'''

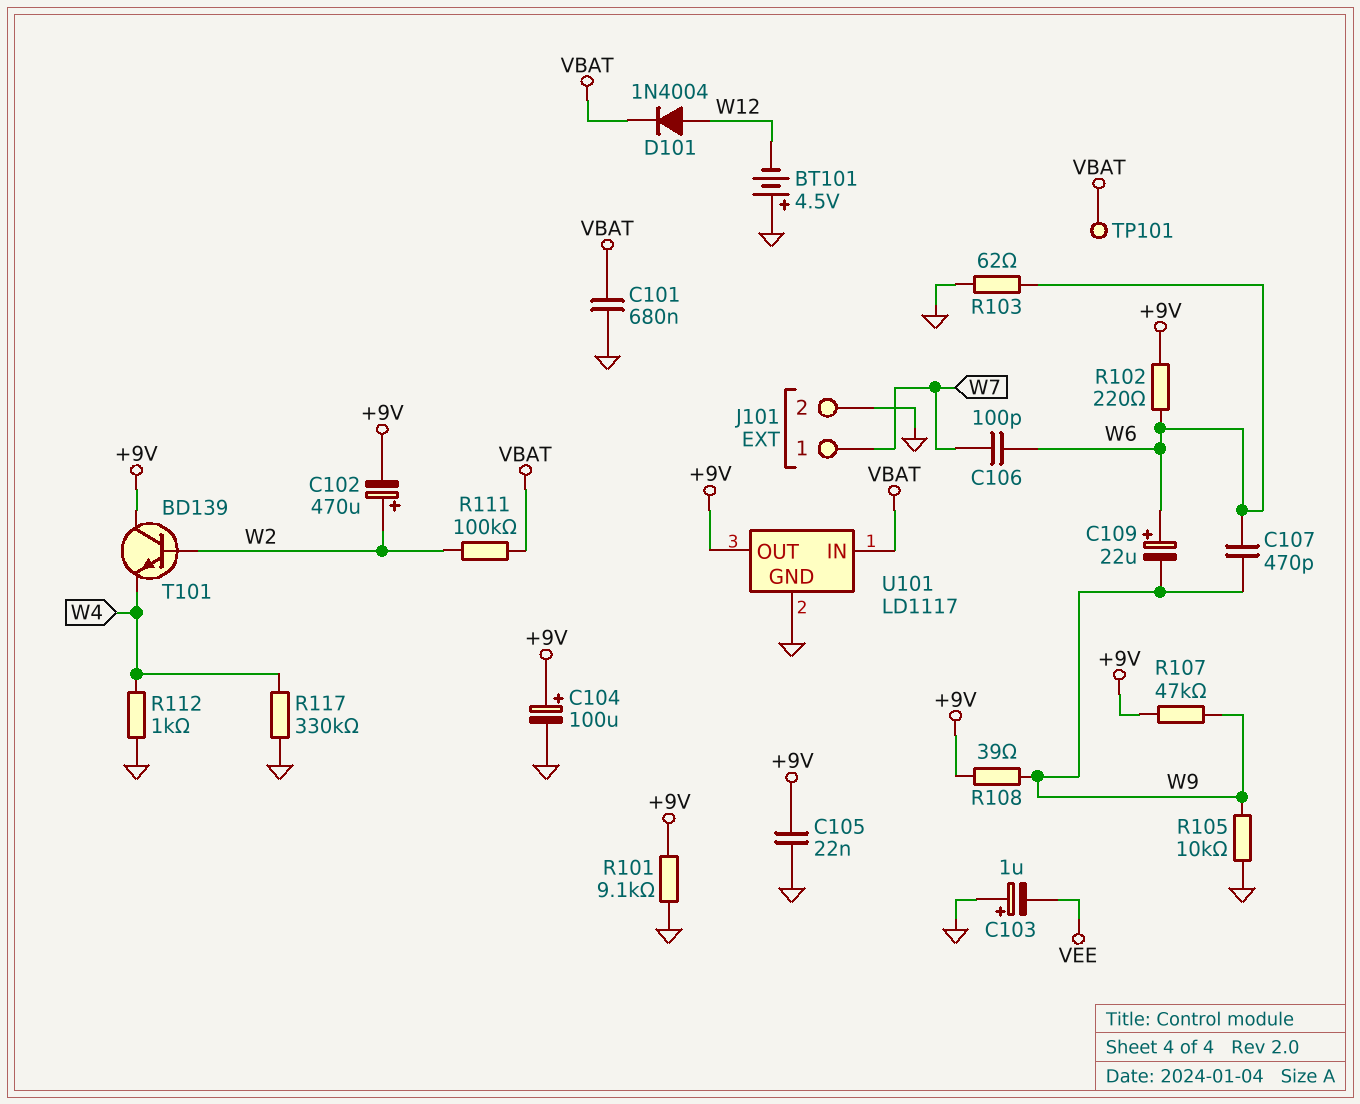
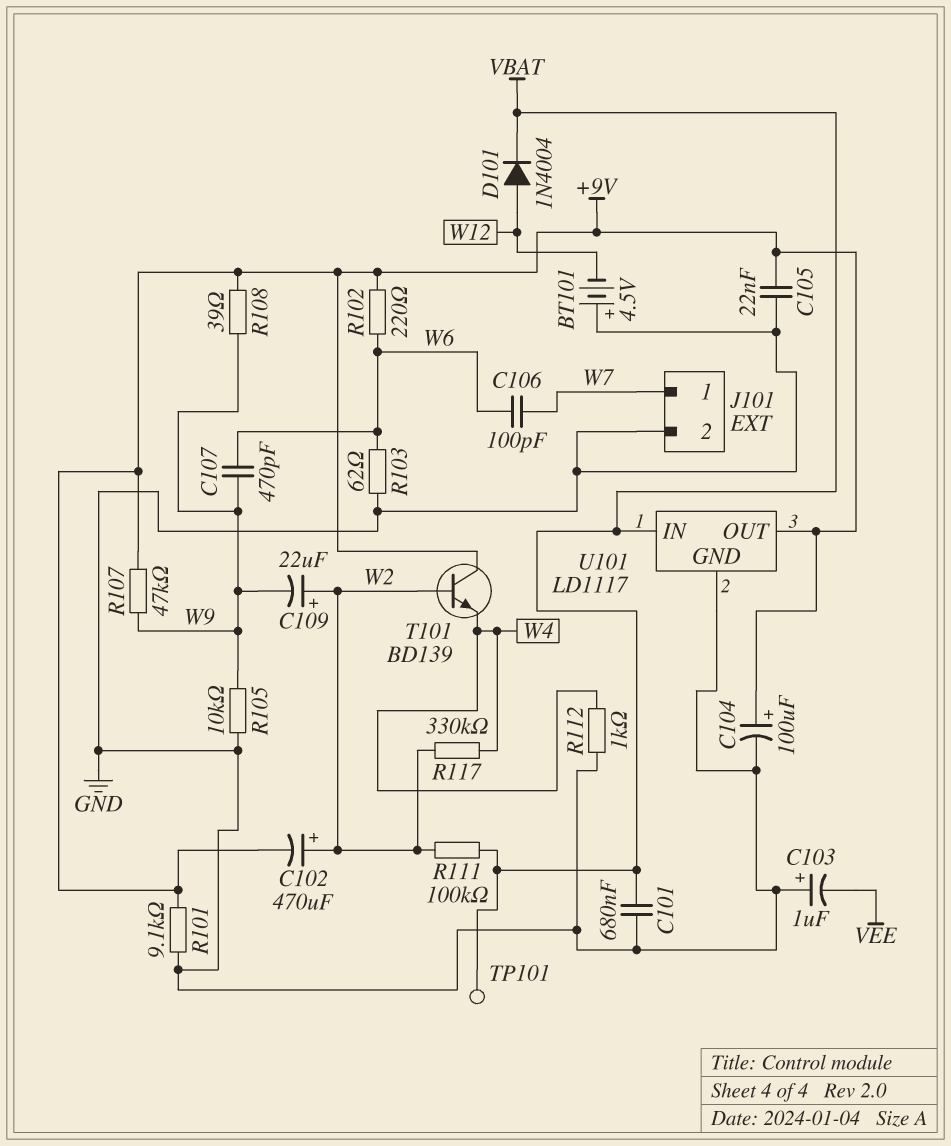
C109: 22uF (plus W6, minus W9) -> 22uF (plus W2, minus W9)
R117: 330k (GND, W4) -> 330k (W2, W4)

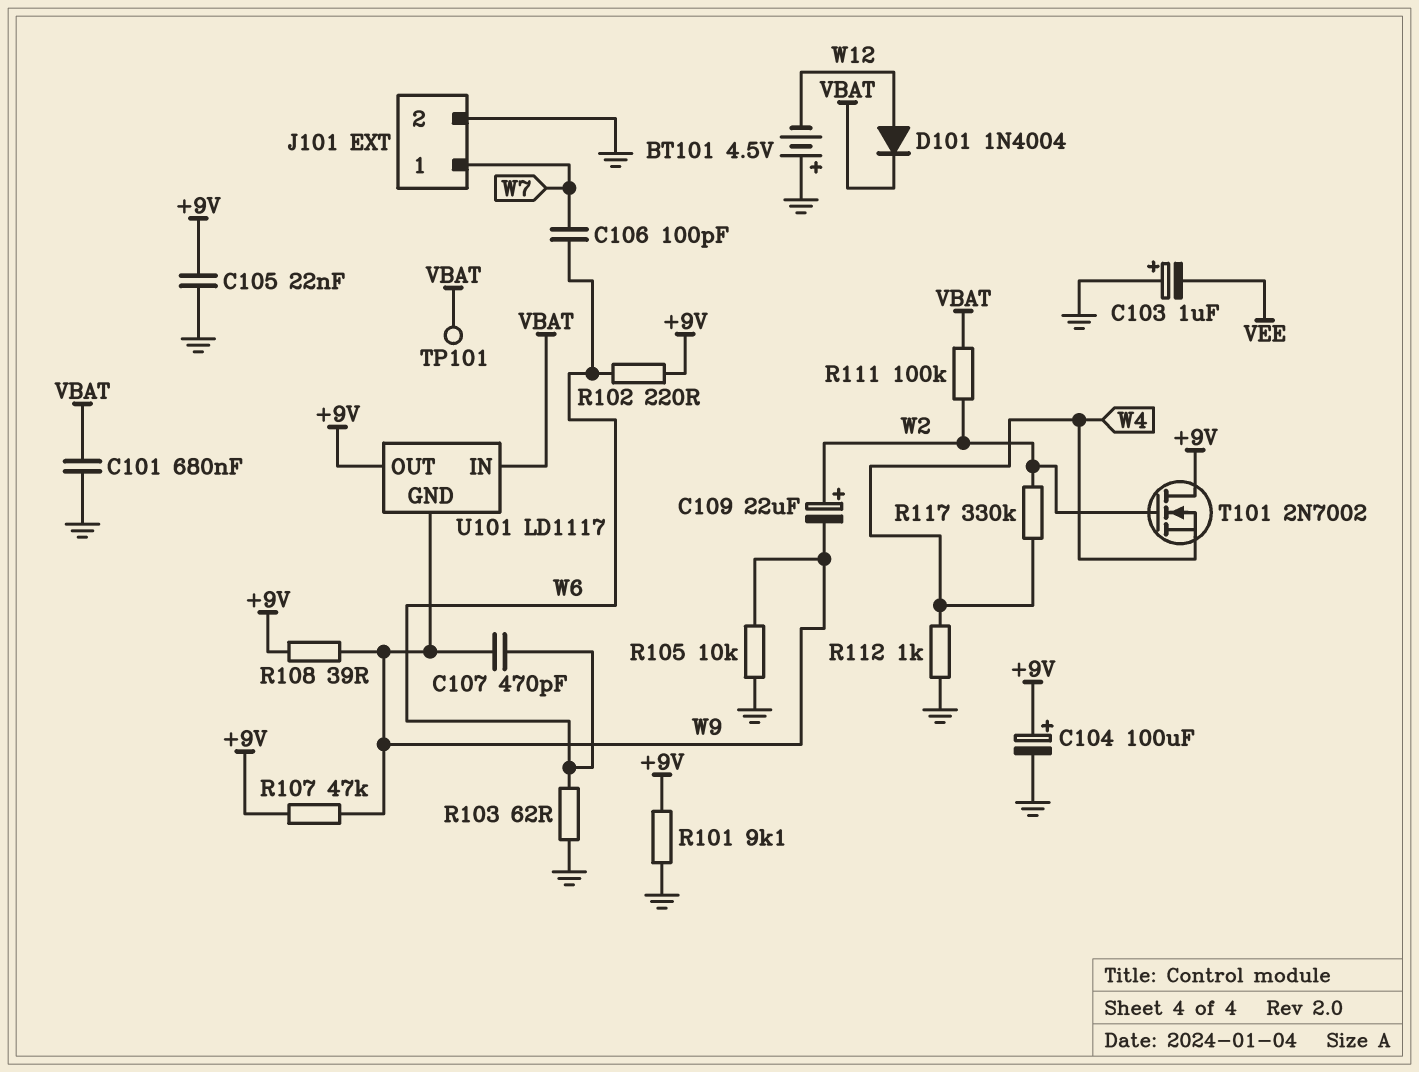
C102: 470uF (plus W2, minus +9V) -> none
T101: NPN BD139 (B W2, C +9V, E W4) -> NMOS 2N7002 (G W2, D +9V, S W4)
U101 pin GND: GND -> W9

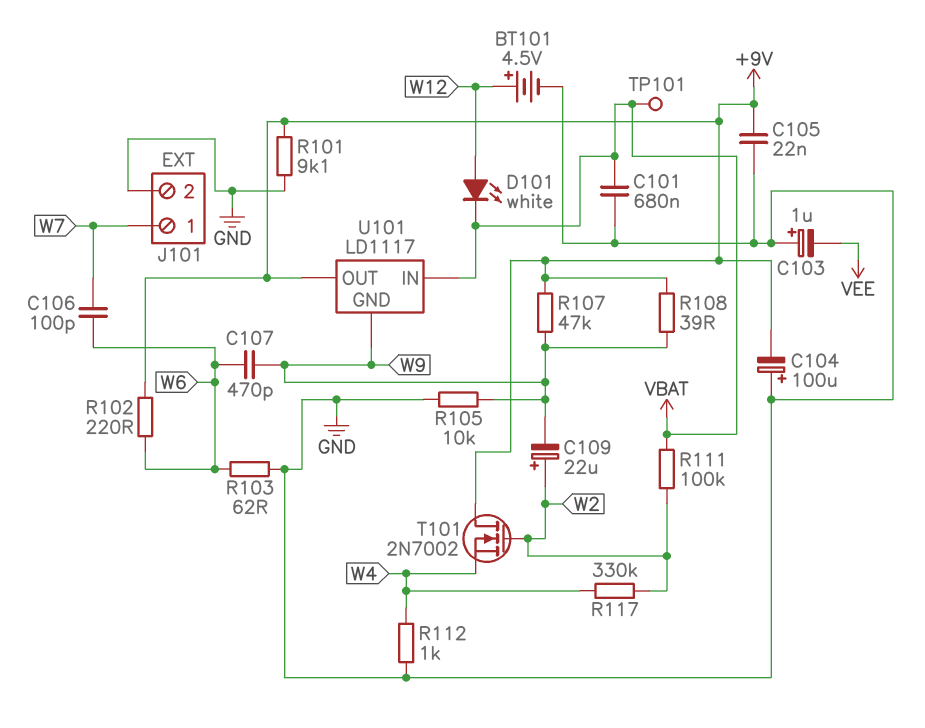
BT101: 4.5V (plus GND, minus W12) -> 4.5V (plus W12, minus GND)
C104: 100uF (plus +9V, minus GND) -> 100uF (plus GND, minus +9V)
D101: diode 1N4004 (A W12, K VBAT) -> LED white (A W12, K VBAT)

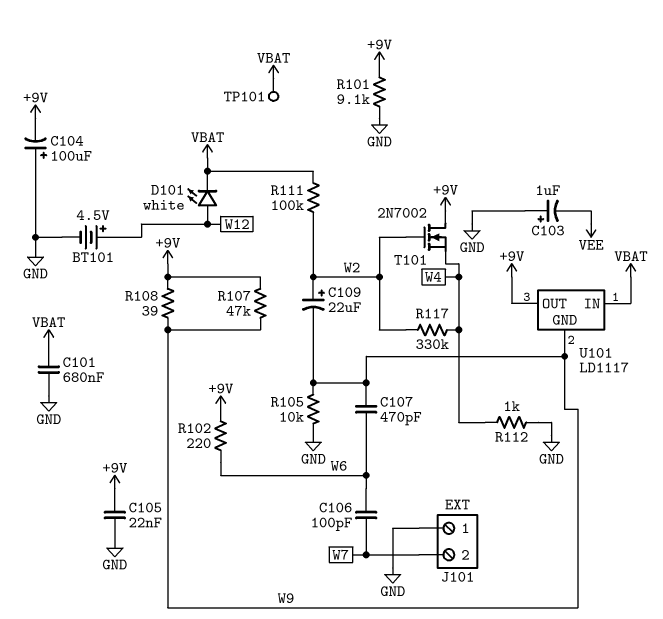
J101 pin 1: W7 -> GND
J101 pin 2: GND -> W7
R103: 62 (GND, W6) -> none

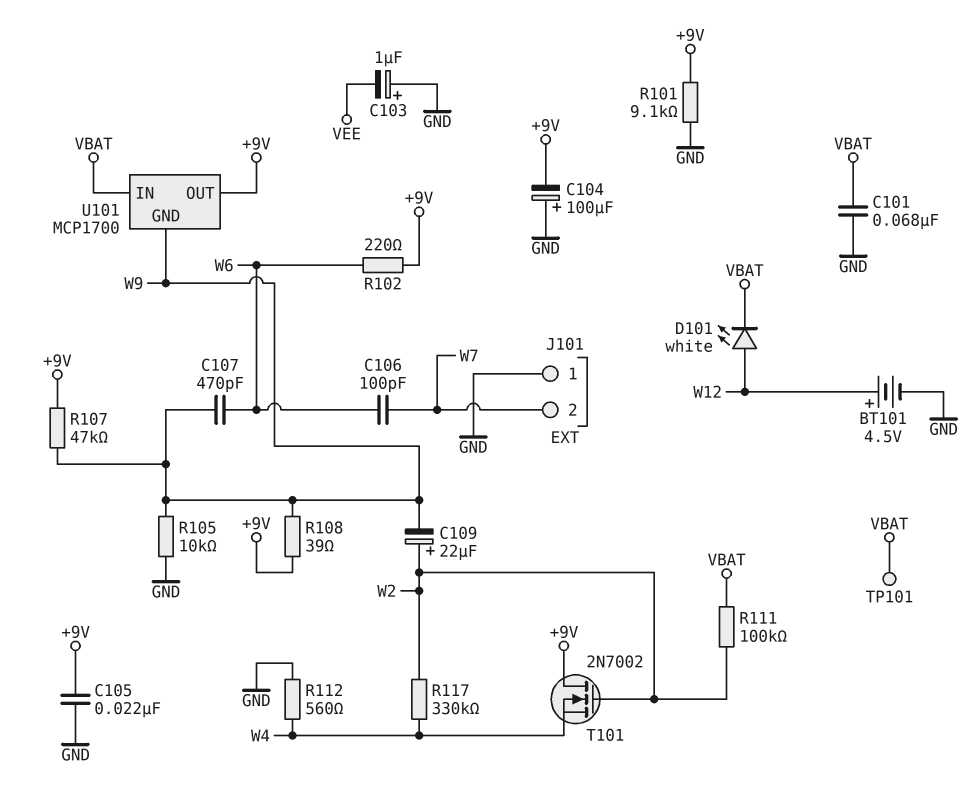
C101: 680nF (GND, VBAT) -> 68nF (GND, VBAT)
R112: 1k (GND, W4) -> 560 (GND, W4)
U101: LD1117 -> MCP1700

'''

Problem:
Without the pictures, retype exactly the lines from the one that holds "BT101: 4.5V (plus" to the last line of the data above, both of them included.

Exercise solution:
BT101: 4.5V (plus GND, minus W12) -> 4.5V (plus W12, minus GND)
C104: 100uF (plus +9V, minus GND) -> 100uF (plus GND, minus +9V)
D101: diode 1N4004 (A W12, K VBAT) -> LED white (A W12, K VBAT)

J101 pin 1: W7 -> GND
J101 pin 2: GND -> W7
R103: 62 (GND, W6) -> none

C101: 680nF (GND, VBAT) -> 68nF (GND, VBAT)
R112: 1k (GND, W4) -> 560 (GND, W4)
U101: LD1117 -> MCP1700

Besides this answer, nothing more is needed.